WORK TO BE COMPLETED: Write out exactly the lines running from the one with "camera: 90 degrees left, 10 degrees down" to the last line of the entries, keeping both the first and the last.

(Object change listings)
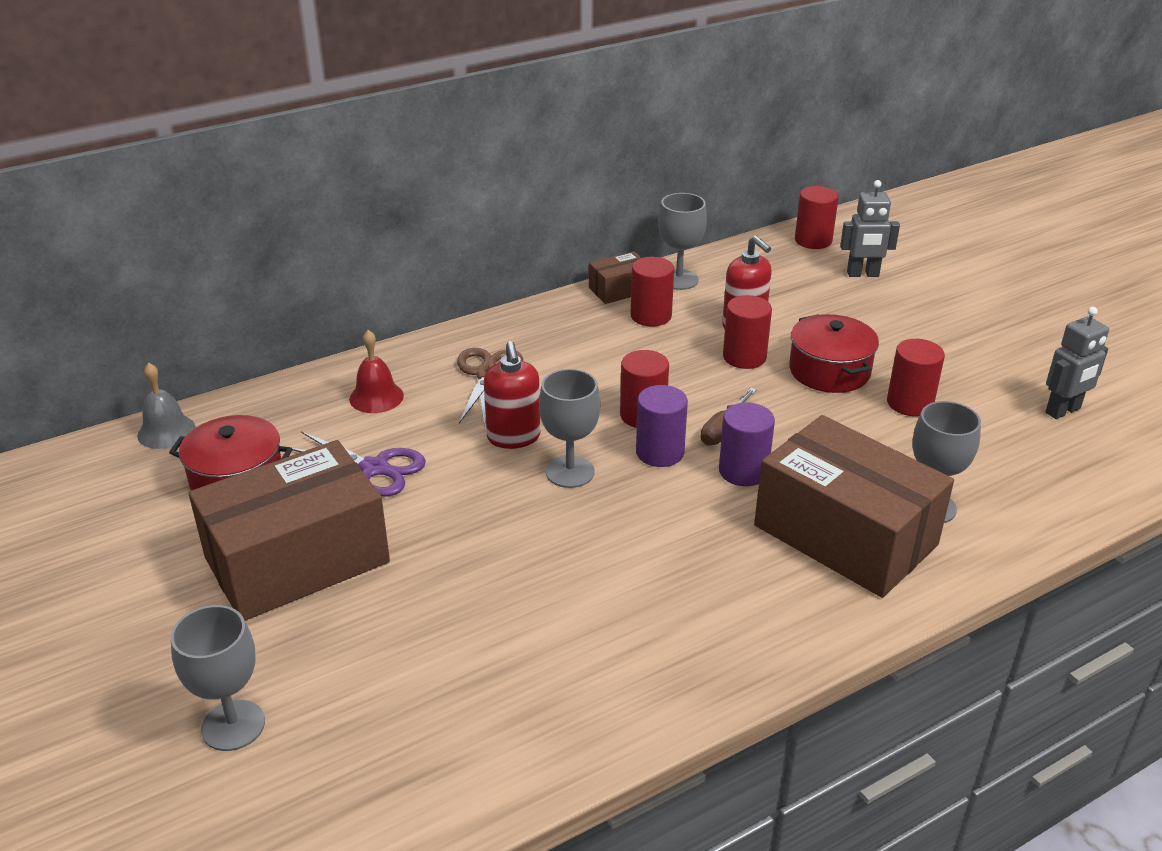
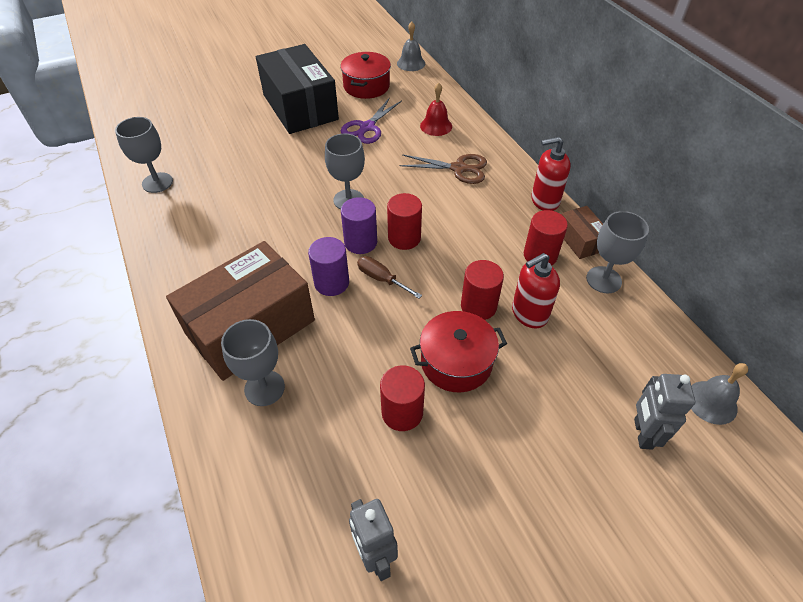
camera: 95 degrees right, 15 degrees up
grey goblet [171,605,265,751] -> grey goblet moved to [115,117,173,193]
brown box [189,440,390,621] -> black box [256,44,339,134]
red soap dispenser [484,341,541,449] -> red soap dispenser moved to [531,137,571,211]
red cylinder [795,186,839,249] -> grey bell [691,363,748,425]

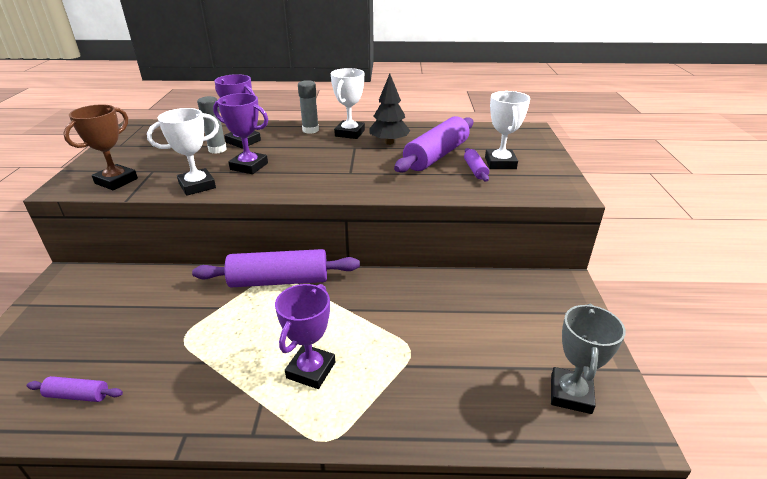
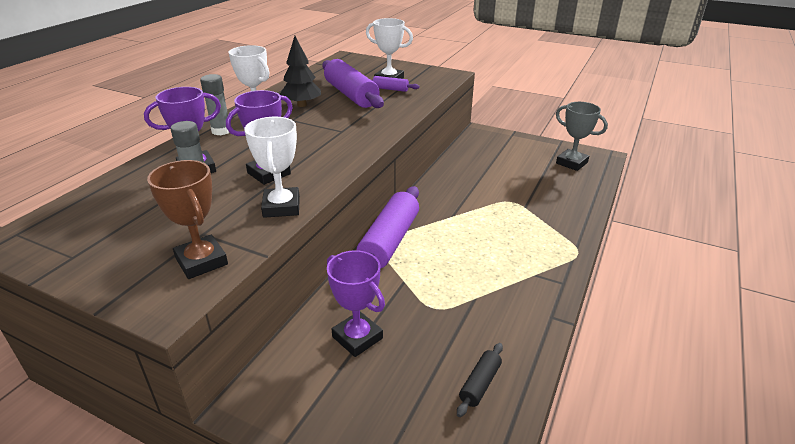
camera: 65 degrees left, 0 degrees up
purple rolling pin [27,376,123,402] -> black rolling pin [457,343,503,417]
purple trophy [275,284,335,389] -> purple trophy moved to [327,250,385,357]

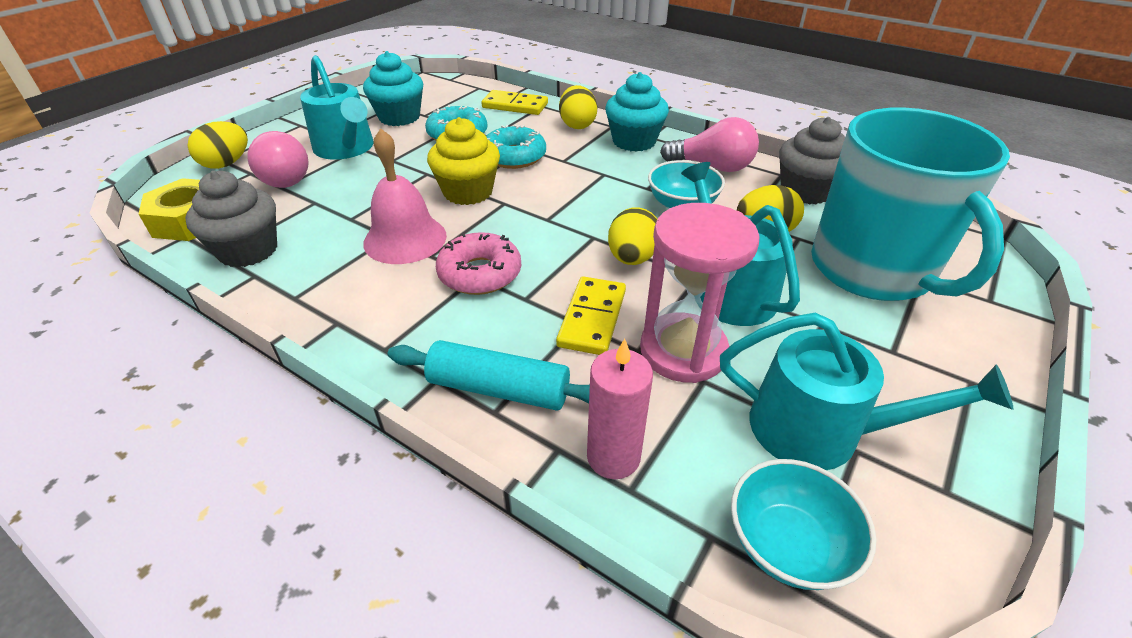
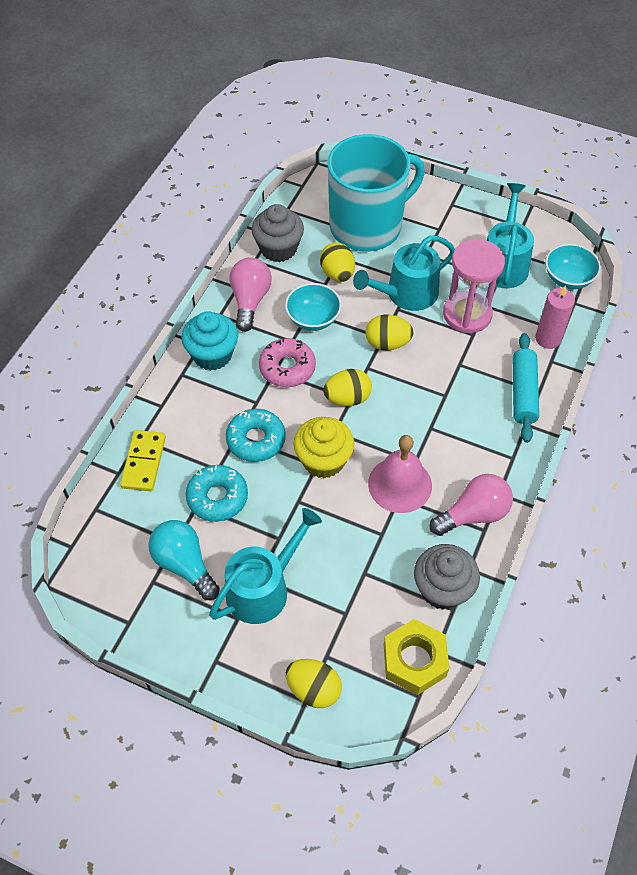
camera: 100 degrees left, 15 degrees up
pink light bulb [247,131,309,188] -> pink light bulb moved to [430,474,513,536]
turquoise cupcake [363,51,423,126] -> turquoise light bulb [148,520,220,600]
pink donut [436,232,521,295] -> pink donut moved to [259,338,316,387]
yellow domino [556,276,626,355] -> none
yellow egg [559,85,597,129] -> yellow egg moved to [323,369,372,406]

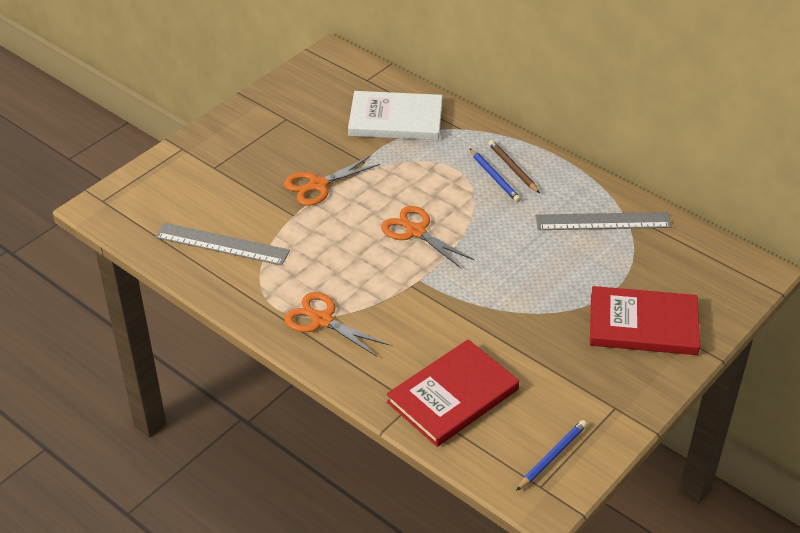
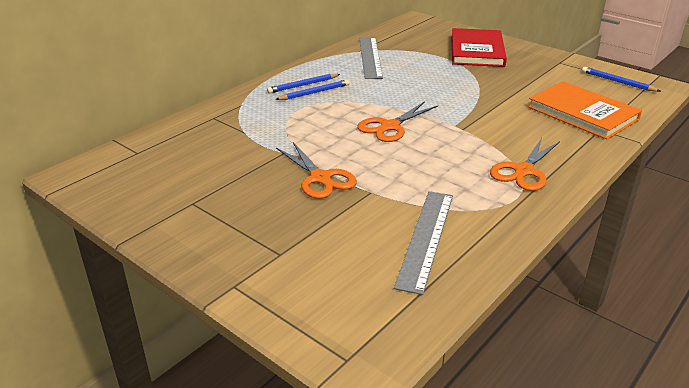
camera: 90 degrees left, 10 degrees down
white book [348,91,442,140] -> none
red book [387,339,519,447] -> orange book [528,81,642,140]
brown pencil [488,140,540,193] -> blue pencil [267,74,340,94]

OUTPUT:
camera: 90 degrees left, 10 degrees down
white book [348,91,442,140] -> none
red book [387,339,519,447] -> orange book [528,81,642,140]
brown pencil [488,140,540,193] -> blue pencil [267,74,340,94]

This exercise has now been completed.